EXERCISE PROMPT |
Wherever the word "blue" shows up in the data, report the line it sits in.

[Saved data entries]

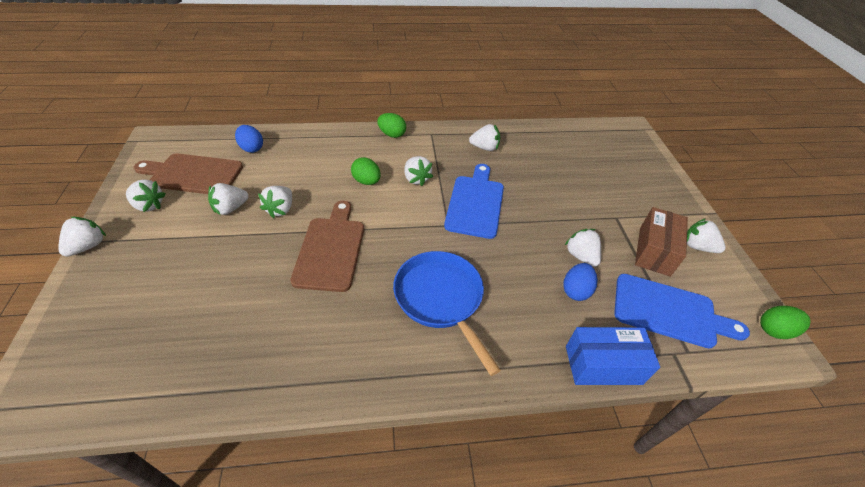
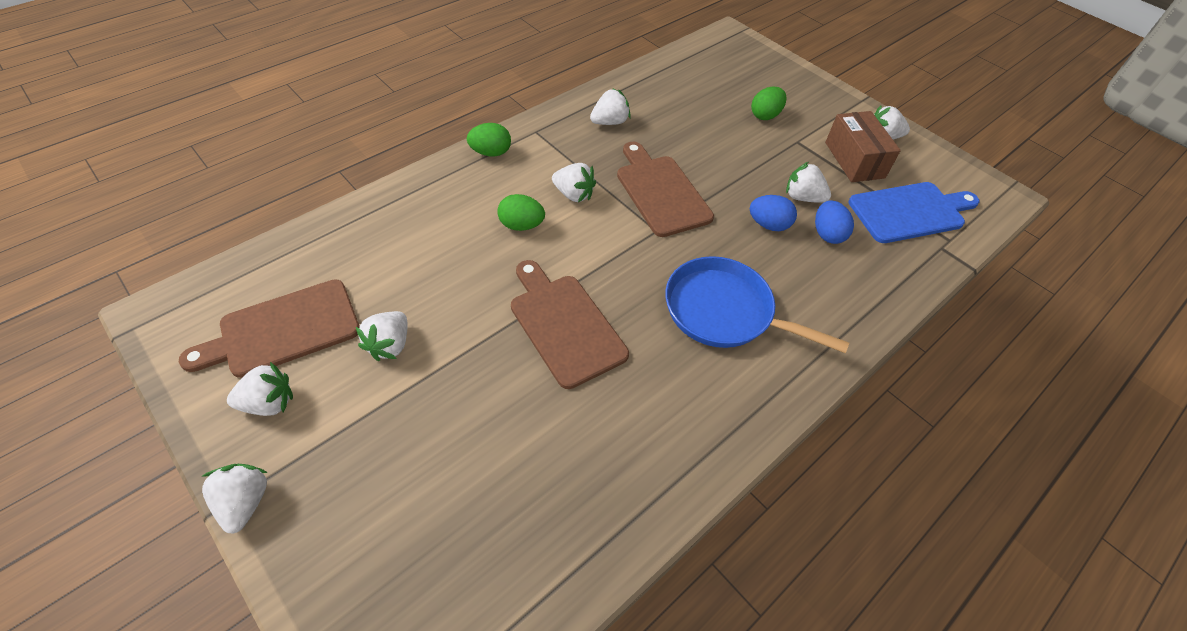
camera: 35 degrees left, 5 degrees up
(251, 148) = (327, 255): blue egg -> blue egg (768, 225)
(280, 209) = (455, 312): white strawberry -> none
(475, 203) = (661, 192): blue cutting board -> brown cutting board
(603, 365) = (903, 290): blue box -> none
(774, 330) = (988, 185): green egg -> green egg (765, 115)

EXERCISE RESPONSE |
(251, 148) = (327, 255): blue egg -> blue egg (768, 225)
(475, 203) = (661, 192): blue cutting board -> brown cutting board
(603, 365) = (903, 290): blue box -> none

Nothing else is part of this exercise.